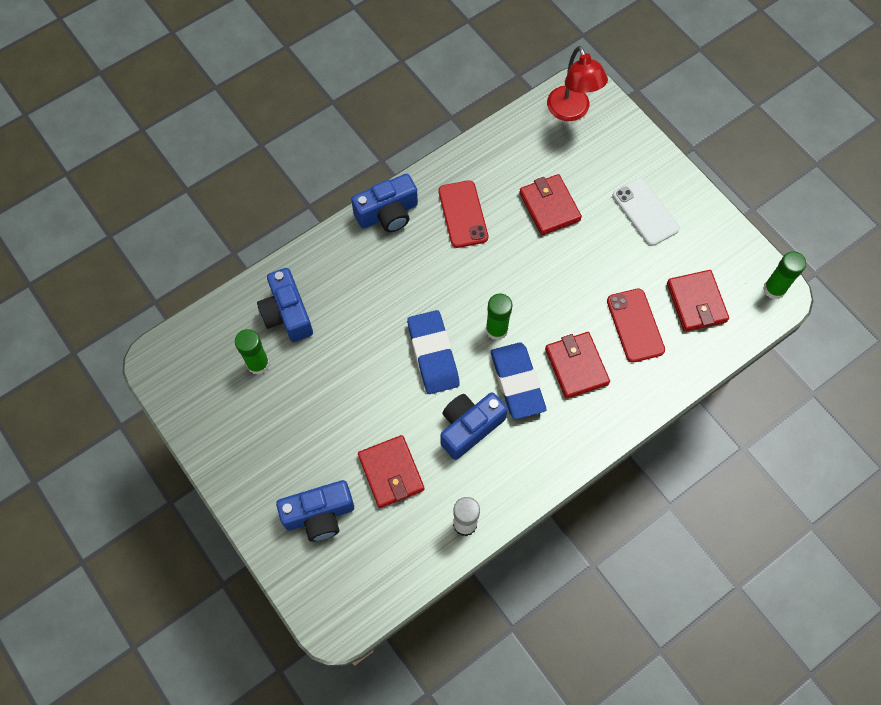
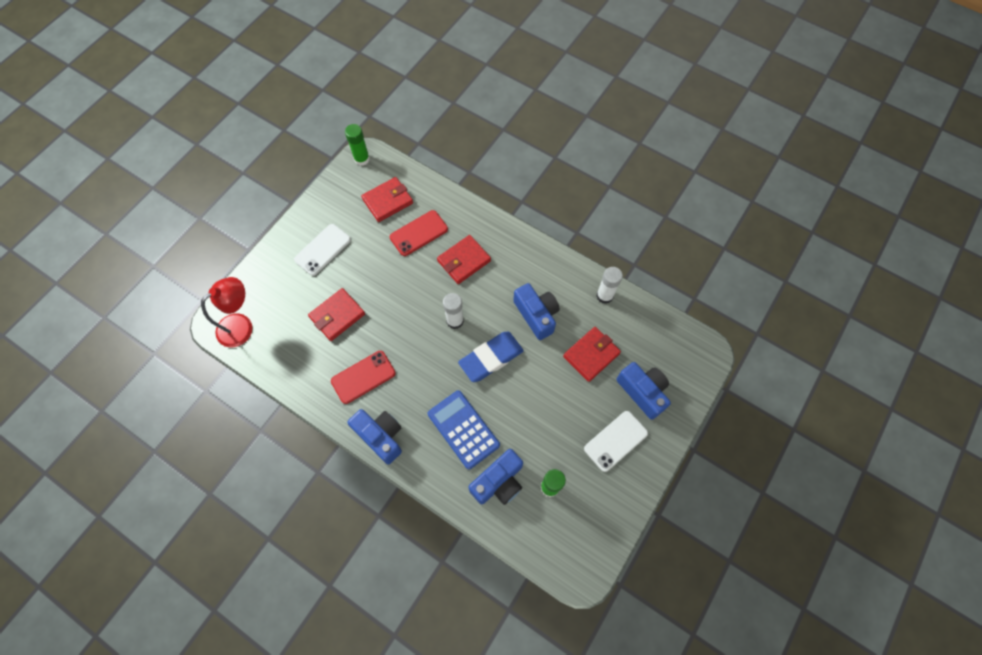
camera: 110 degrees left, 0 degrees up
(275, 456) = (615, 441): none -> white phone
(360, 297) = (463, 429): none -> blue calculator
(469, 427) = (536, 315): blue camera -> blue camera turned 150 degrees counterclockwise
(496, 329) = (455, 321): green glue stick -> white glue stick
(517, 382) = (490, 294): blue eraser -> none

• • •

Each line above that carries the string "camera" has to be returned.

camera: 110 degrees left, 0 degrees up
(469, 427) = (536, 315): blue camera -> blue camera turned 150 degrees counterclockwise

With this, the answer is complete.